EXERCISE OBJECTIVE: From the records below, determine the number of lines containing "moved". Output that number alone.

EXERCISE DATA:
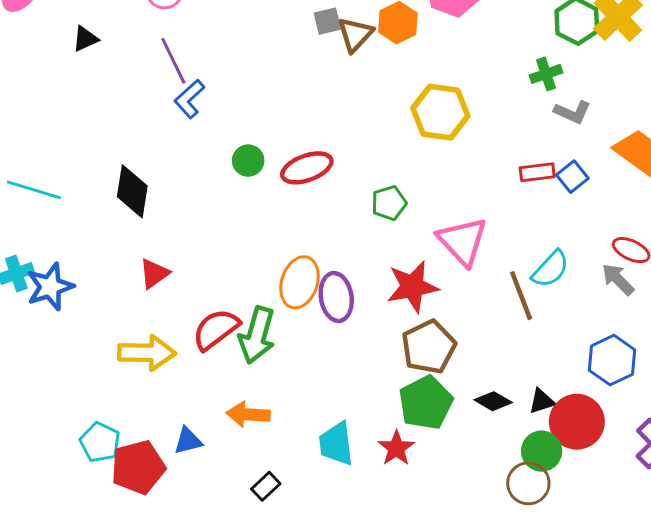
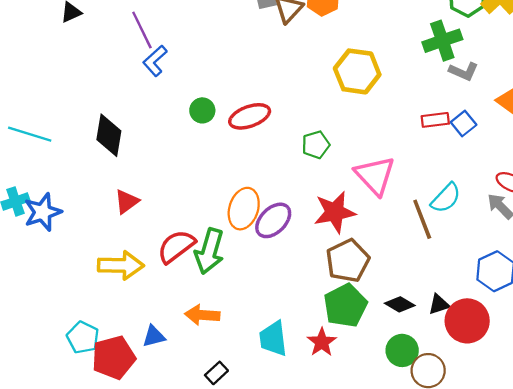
green cross: (546, 74) -> (442, 41), size x1.5
purple ellipse: (336, 297) -> (273, 220), turned 54
green circle: (542, 451) -> (402, 350), moved

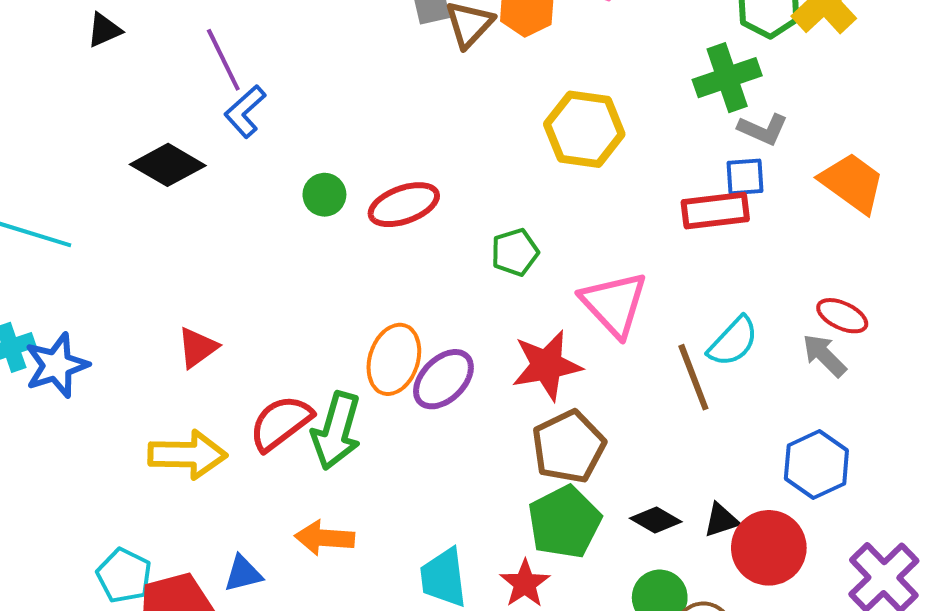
red rectangle: (435, 120) -> (715, 211), size x1.4
blue square: (464, 123) -> (745, 177), moved, turned 35
black diamond: (109, 135) -> (168, 165), moved, turned -69

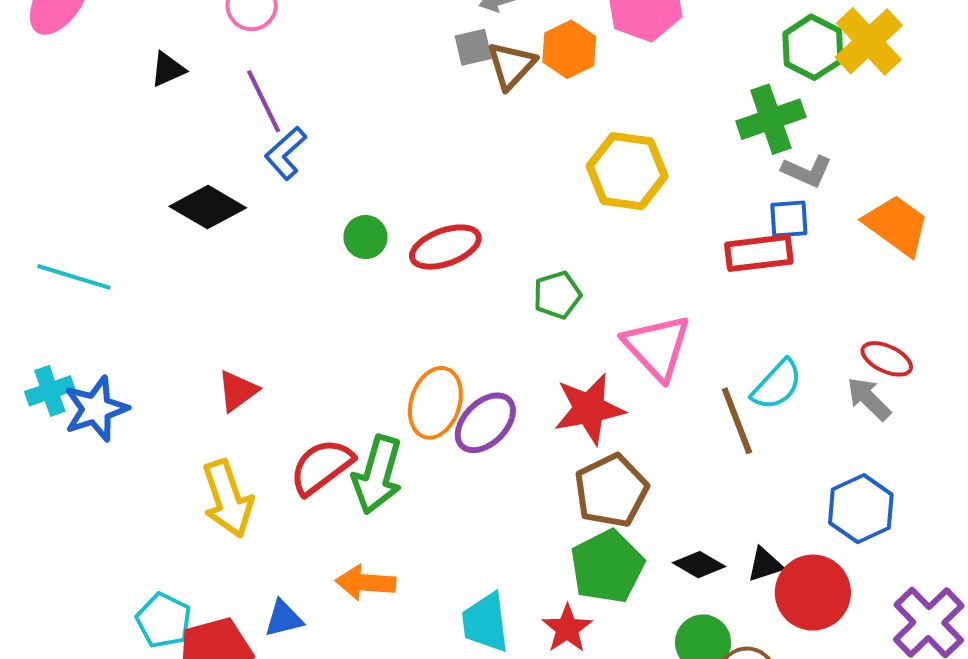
black triangle: (104, 30) -> (168, 69), moved
yellow arrow: (188, 455) -> (228, 499), turned 70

EXERCISE OUTPUT: 4